Required action
If a line of the data below contains the string "STAT", copy it into your answer.

Stored items from a collection:
.....

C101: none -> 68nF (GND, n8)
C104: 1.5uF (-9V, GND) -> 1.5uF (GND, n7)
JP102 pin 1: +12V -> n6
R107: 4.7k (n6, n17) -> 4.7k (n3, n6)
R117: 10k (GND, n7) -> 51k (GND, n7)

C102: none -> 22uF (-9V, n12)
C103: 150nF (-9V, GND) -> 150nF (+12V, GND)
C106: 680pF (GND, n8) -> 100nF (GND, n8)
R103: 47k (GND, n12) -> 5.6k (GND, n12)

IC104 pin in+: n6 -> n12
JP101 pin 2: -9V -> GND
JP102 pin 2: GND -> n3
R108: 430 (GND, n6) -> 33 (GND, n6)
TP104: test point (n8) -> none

.....

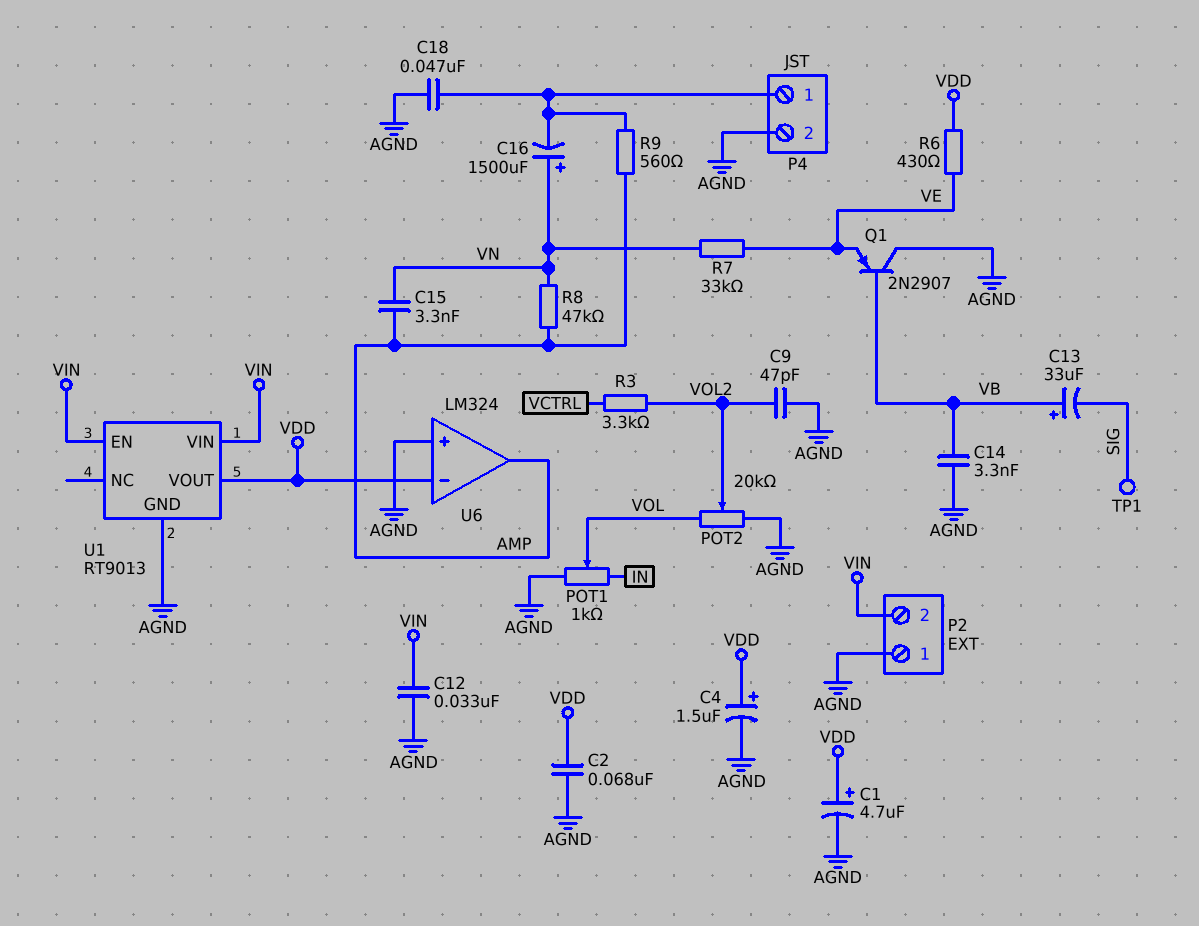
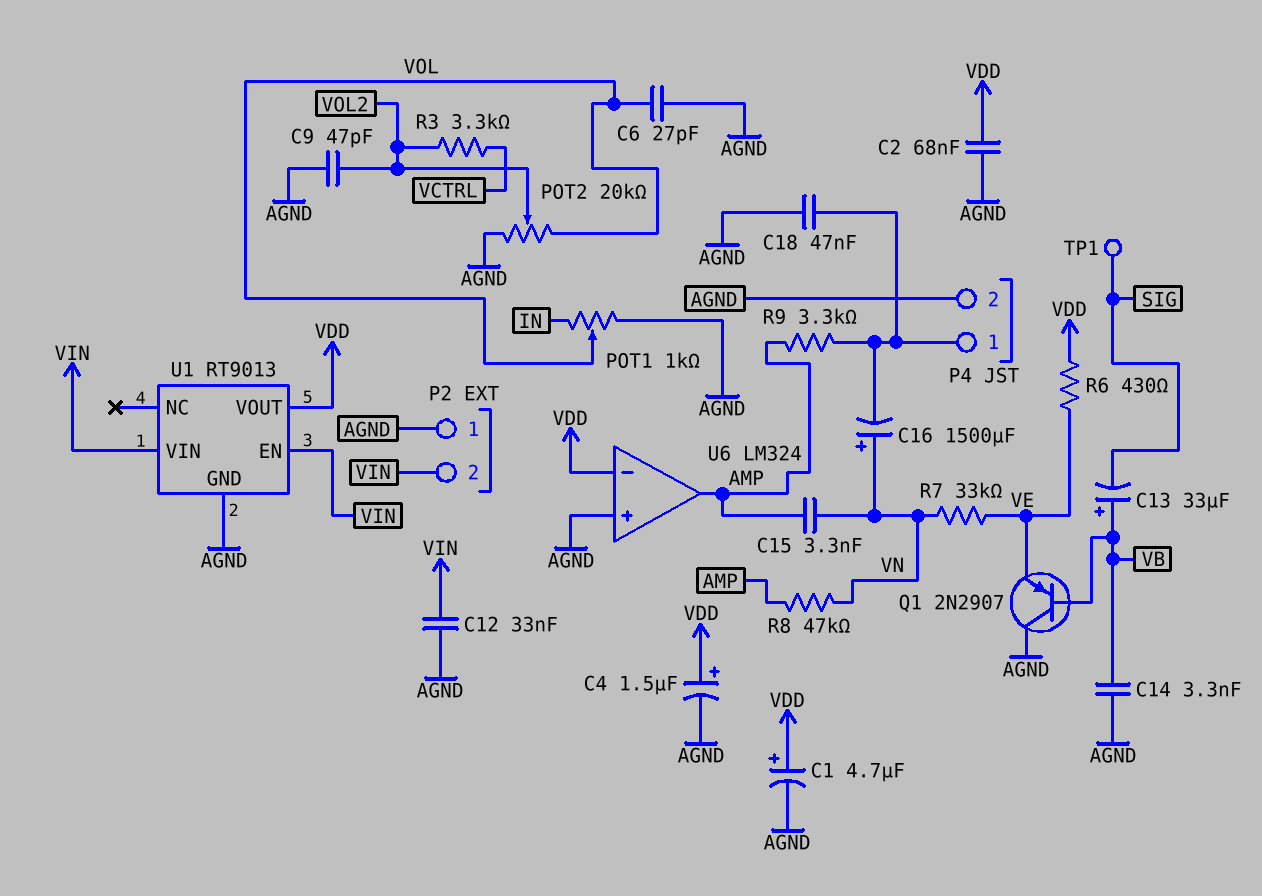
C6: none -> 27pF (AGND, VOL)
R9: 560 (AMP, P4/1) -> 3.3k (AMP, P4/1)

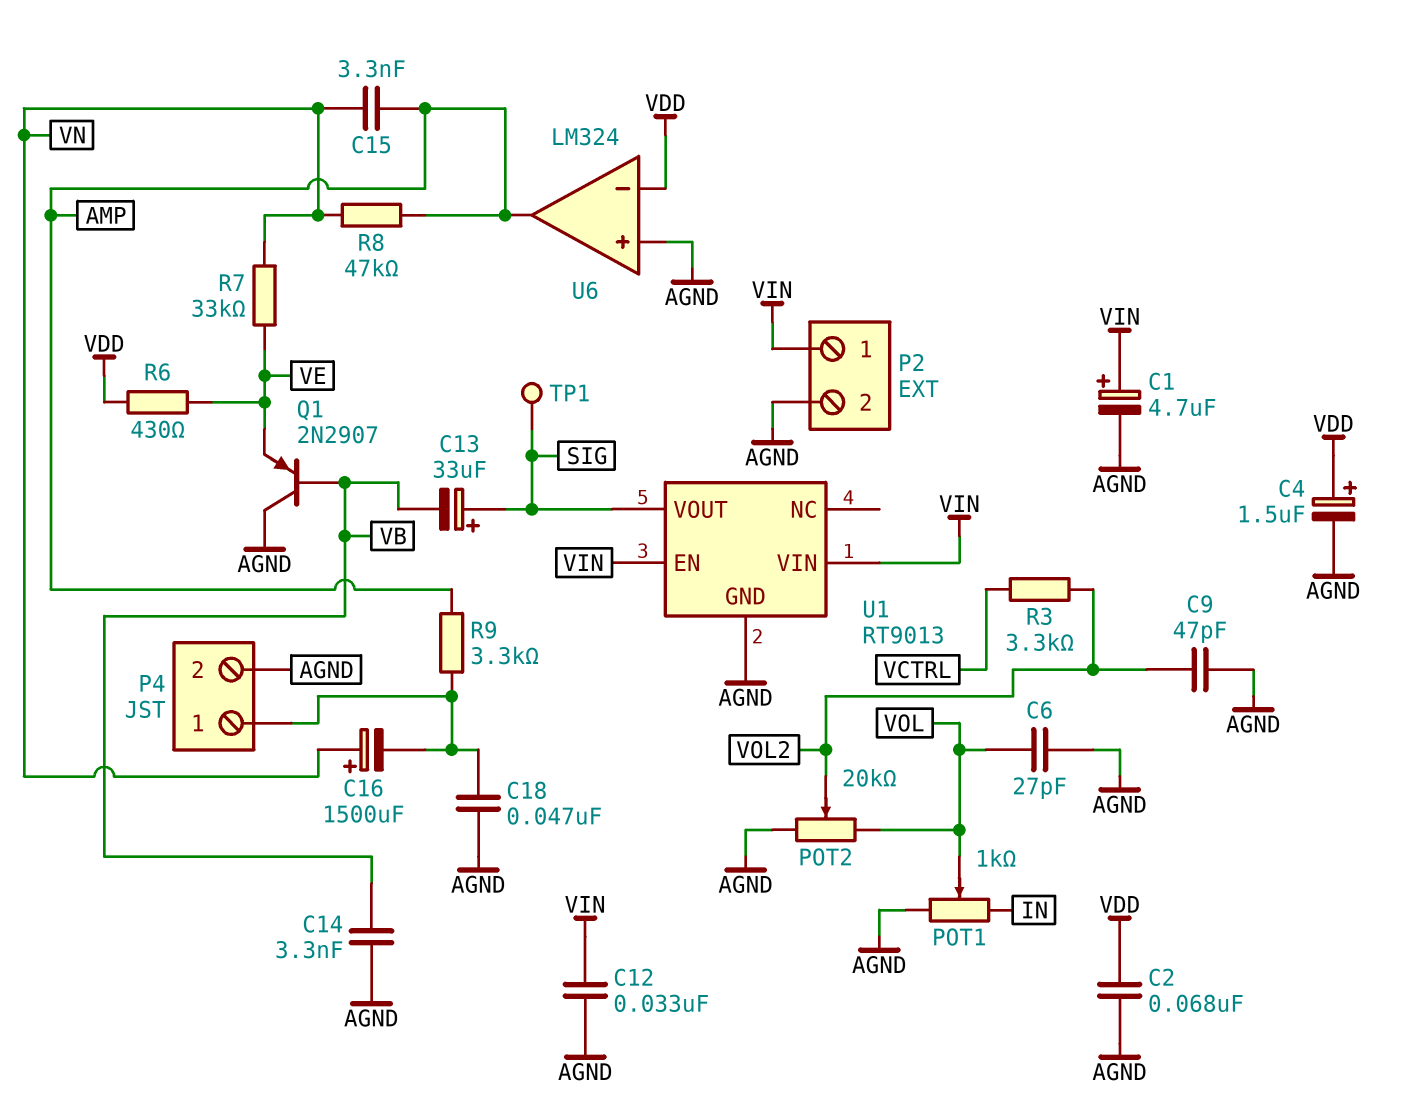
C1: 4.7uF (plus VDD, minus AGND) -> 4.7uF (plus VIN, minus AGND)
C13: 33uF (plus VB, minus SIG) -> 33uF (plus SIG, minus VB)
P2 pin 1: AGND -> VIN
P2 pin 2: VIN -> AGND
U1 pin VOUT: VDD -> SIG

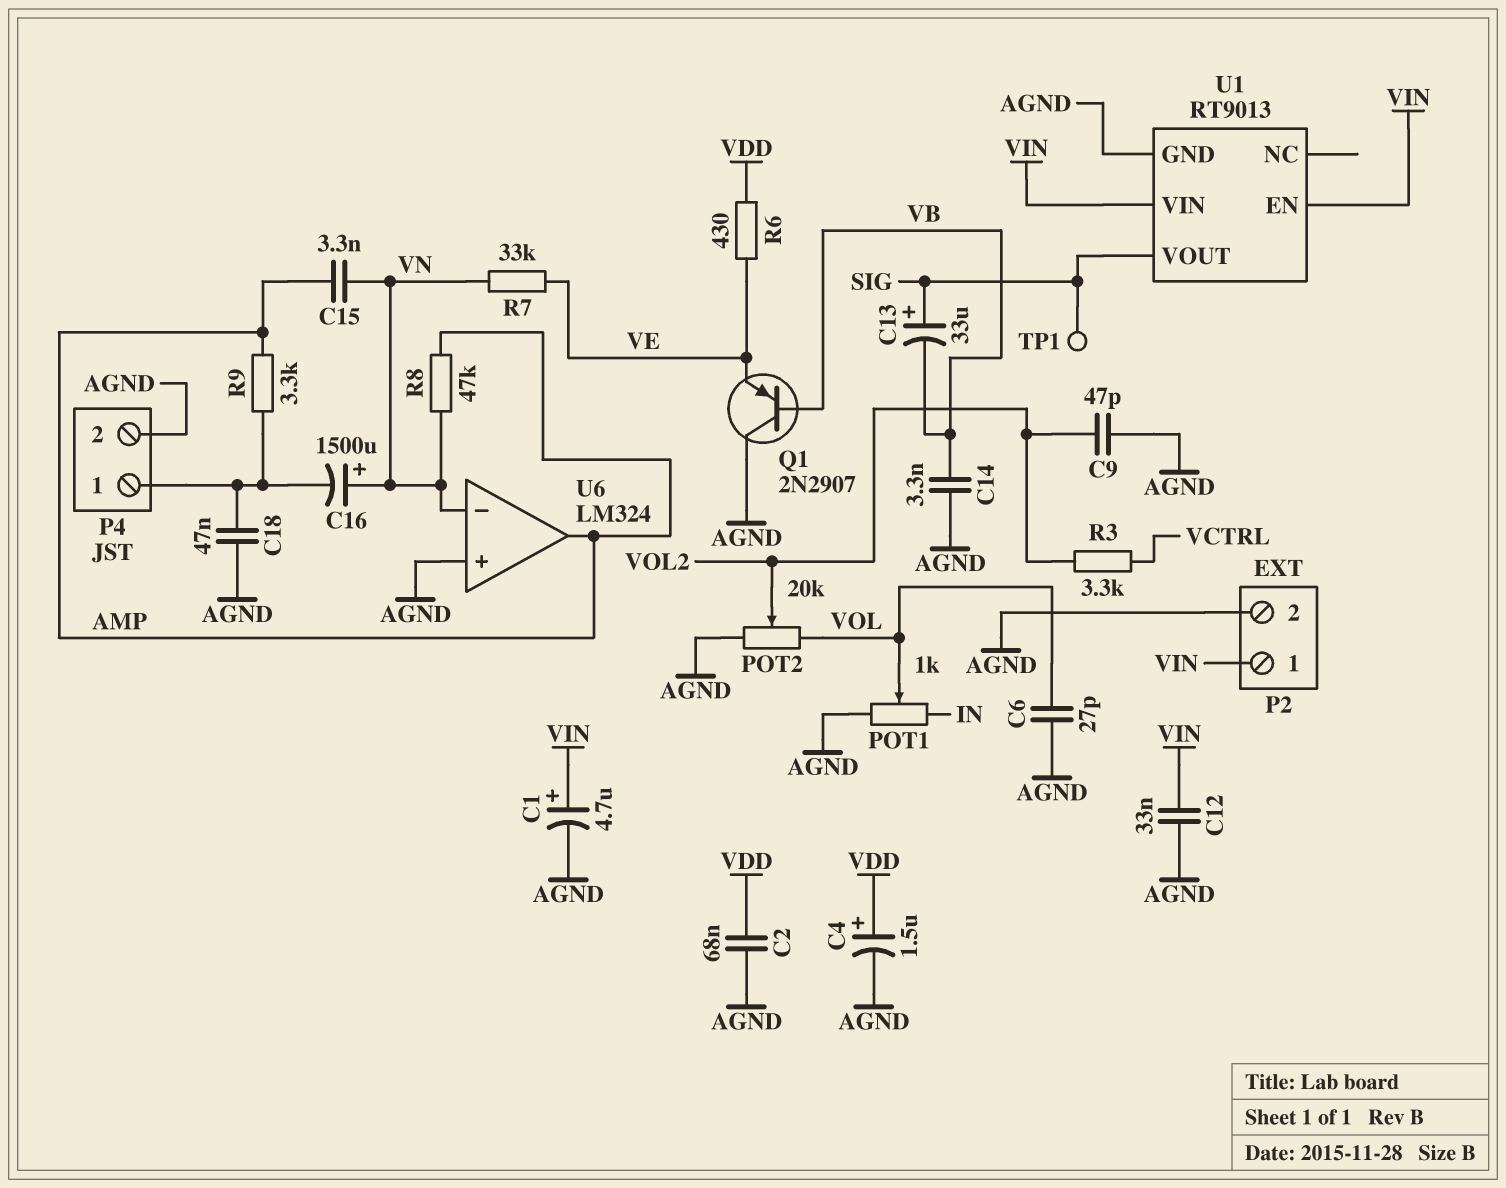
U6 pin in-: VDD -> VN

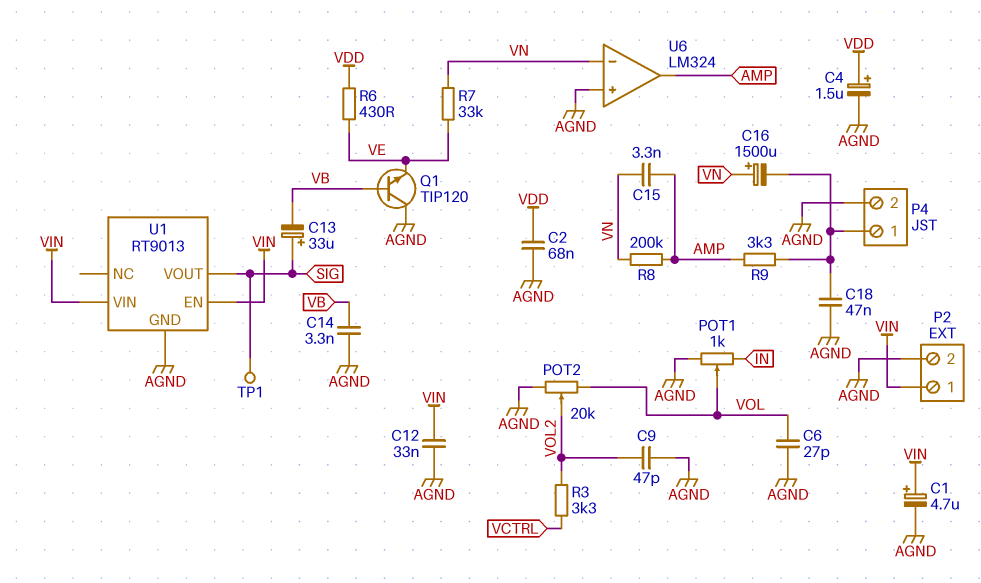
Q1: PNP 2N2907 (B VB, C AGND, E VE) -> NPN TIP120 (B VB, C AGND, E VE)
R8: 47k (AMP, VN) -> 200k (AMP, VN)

.....

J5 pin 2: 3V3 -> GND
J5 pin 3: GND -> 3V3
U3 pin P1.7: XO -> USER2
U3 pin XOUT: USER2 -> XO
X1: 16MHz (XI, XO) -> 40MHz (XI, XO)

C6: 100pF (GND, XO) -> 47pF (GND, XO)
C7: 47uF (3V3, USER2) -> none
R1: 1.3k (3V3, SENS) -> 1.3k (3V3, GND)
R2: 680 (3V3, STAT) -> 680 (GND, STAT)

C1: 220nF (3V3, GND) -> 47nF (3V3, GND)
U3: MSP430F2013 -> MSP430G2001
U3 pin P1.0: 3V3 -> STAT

.....

Result for this exercise
R2: 680 (3V3, STAT) -> 680 (GND, STAT)
U3 pin P1.0: 3V3 -> STAT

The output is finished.